### SUPPLIED DATA
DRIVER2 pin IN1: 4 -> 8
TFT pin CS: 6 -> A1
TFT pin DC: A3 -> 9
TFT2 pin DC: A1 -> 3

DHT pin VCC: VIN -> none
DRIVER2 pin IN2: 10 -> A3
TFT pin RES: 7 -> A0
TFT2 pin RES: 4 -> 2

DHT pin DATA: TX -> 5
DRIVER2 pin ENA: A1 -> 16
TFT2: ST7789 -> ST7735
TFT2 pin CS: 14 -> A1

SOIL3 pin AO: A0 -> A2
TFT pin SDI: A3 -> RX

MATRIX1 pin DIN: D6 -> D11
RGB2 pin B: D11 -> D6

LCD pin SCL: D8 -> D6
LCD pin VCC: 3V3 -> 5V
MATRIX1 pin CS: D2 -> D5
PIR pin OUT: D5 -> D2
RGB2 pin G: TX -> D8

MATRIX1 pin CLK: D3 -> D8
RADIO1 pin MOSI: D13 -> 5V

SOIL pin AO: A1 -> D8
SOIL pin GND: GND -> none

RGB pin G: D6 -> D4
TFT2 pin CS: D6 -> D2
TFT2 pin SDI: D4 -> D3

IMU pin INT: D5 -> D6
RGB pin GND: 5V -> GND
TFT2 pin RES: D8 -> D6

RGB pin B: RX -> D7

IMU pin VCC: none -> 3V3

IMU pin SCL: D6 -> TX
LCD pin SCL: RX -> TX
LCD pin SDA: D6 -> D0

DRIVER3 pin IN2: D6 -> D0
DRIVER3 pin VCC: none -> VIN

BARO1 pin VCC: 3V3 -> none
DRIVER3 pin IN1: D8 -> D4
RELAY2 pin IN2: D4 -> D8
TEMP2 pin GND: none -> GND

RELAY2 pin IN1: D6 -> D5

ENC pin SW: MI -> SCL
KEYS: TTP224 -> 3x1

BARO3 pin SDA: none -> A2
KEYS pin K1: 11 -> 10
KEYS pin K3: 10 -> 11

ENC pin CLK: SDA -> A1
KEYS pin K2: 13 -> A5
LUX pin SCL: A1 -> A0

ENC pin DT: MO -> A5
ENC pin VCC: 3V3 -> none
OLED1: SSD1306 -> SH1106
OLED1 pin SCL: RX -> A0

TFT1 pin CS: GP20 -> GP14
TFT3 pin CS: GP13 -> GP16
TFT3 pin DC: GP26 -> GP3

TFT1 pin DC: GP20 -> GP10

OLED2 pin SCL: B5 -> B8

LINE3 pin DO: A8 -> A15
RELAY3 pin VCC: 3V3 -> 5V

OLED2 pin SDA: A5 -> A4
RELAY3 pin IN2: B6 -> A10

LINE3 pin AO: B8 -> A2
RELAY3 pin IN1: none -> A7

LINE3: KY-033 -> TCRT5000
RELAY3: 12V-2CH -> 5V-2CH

### ACTIVITY
Look above for the line with "IMU pin SCL: D6 -> TX" and the line with "ENC pin VCC: 3V3 -> none", and reproduce exactly those two lines plus every line between, nothing more.

### EXPECTED OUTPUT
IMU pin SCL: D6 -> TX
LCD pin SCL: RX -> TX
LCD pin SDA: D6 -> D0

DRIVER3 pin IN2: D6 -> D0
DRIVER3 pin VCC: none -> VIN

BARO1 pin VCC: 3V3 -> none
DRIVER3 pin IN1: D8 -> D4
RELAY2 pin IN2: D4 -> D8
TEMP2 pin GND: none -> GND

RELAY2 pin IN1: D6 -> D5

ENC pin SW: MI -> SCL
KEYS: TTP224 -> 3x1

BARO3 pin SDA: none -> A2
KEYS pin K1: 11 -> 10
KEYS pin K3: 10 -> 11

ENC pin CLK: SDA -> A1
KEYS pin K2: 13 -> A5
LUX pin SCL: A1 -> A0

ENC pin DT: MO -> A5
ENC pin VCC: 3V3 -> none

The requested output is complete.